# THE RECORDS
***
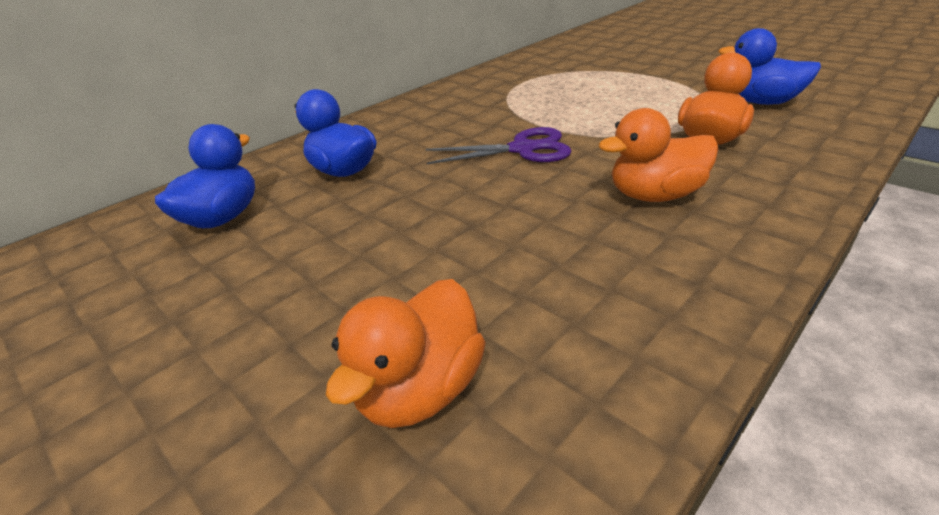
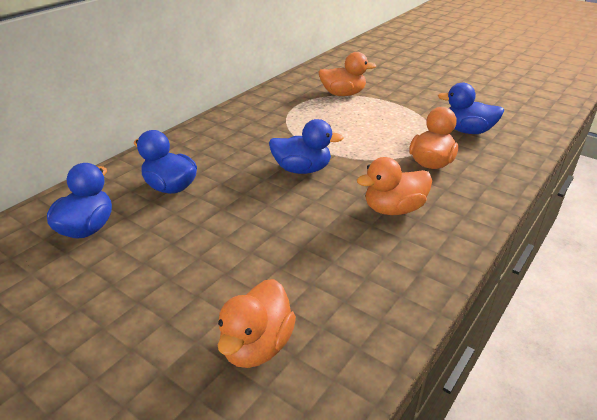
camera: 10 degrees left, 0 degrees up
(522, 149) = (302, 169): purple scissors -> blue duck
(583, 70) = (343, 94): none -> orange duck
***
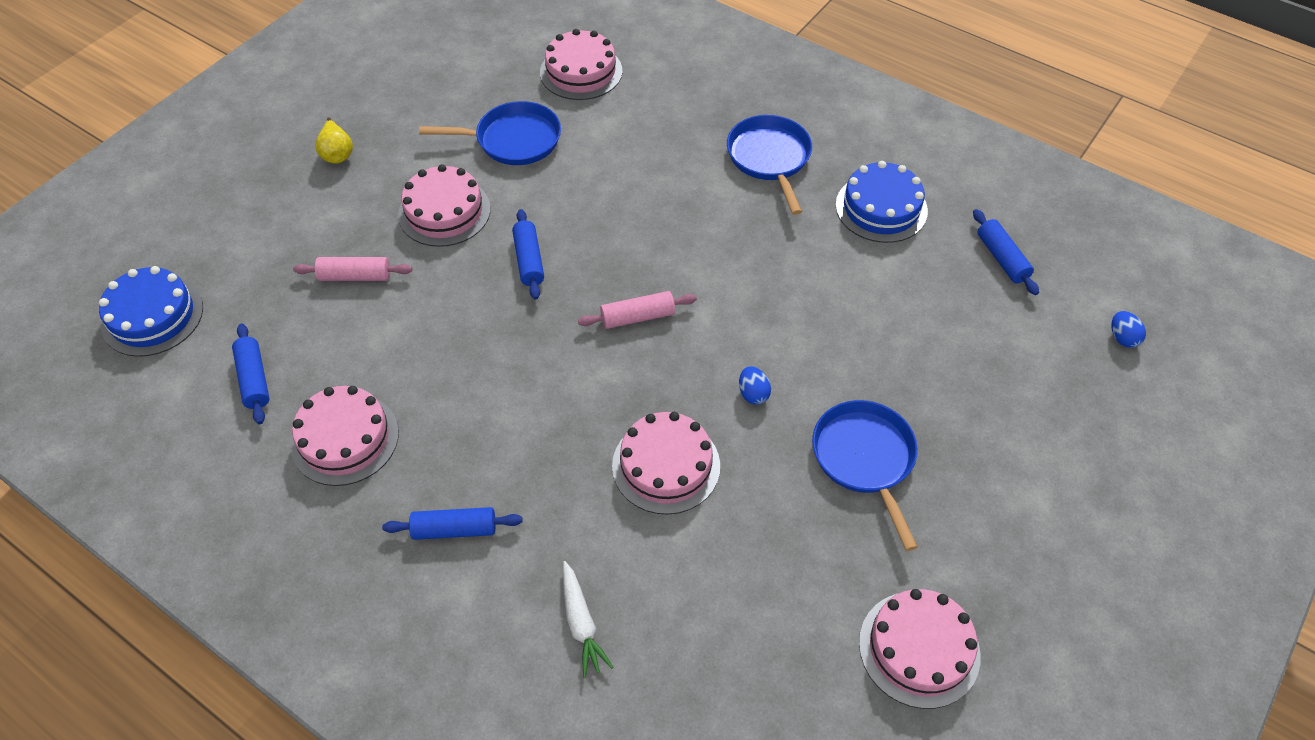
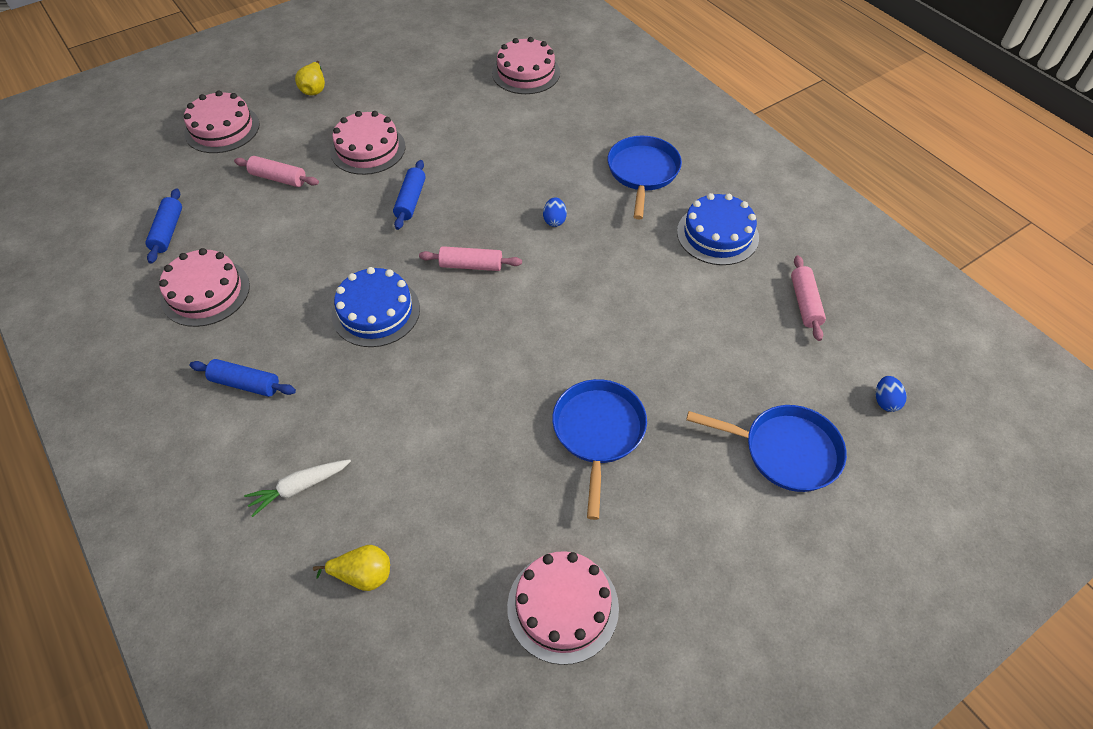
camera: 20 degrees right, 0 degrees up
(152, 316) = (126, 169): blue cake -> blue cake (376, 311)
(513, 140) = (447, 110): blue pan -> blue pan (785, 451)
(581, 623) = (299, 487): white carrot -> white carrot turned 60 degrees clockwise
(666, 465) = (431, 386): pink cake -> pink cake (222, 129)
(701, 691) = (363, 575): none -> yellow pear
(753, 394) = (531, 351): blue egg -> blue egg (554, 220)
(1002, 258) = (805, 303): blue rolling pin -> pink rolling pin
***
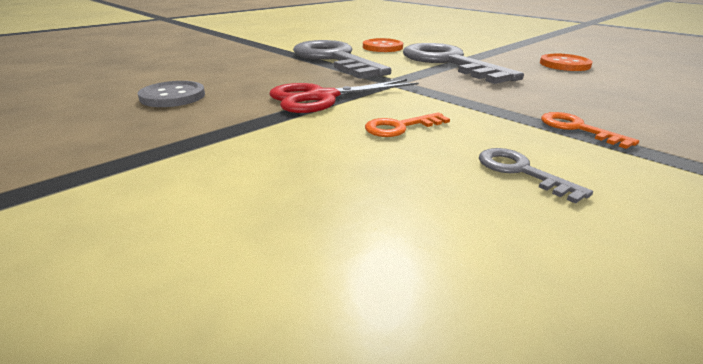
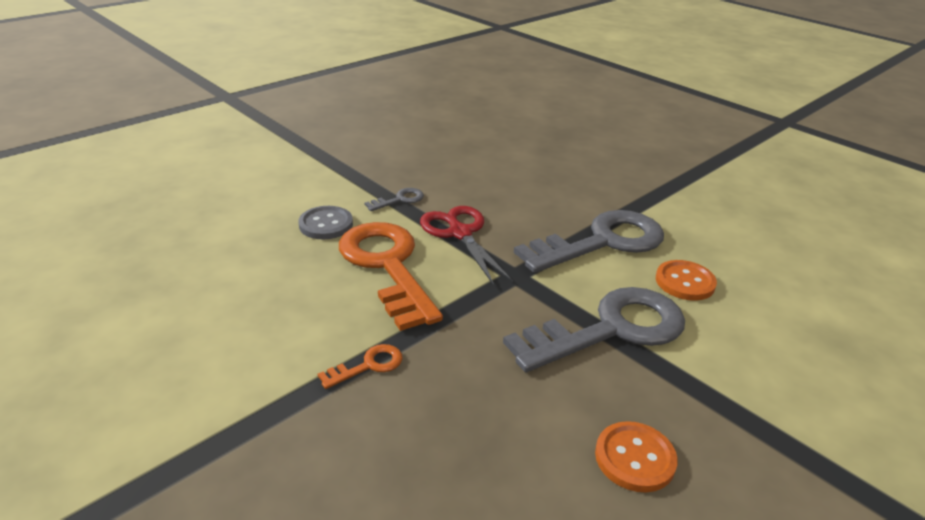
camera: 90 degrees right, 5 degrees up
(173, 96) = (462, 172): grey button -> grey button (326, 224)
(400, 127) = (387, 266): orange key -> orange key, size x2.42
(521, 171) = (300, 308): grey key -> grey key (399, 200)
***
# TASK STATEMENT
Whenever the word "none" appears in a line of the listing, report that line.

# EXERCISE SOLUTION
(583, 70) = (343, 94): none -> orange duck
(701, 691) = (363, 575): none -> yellow pear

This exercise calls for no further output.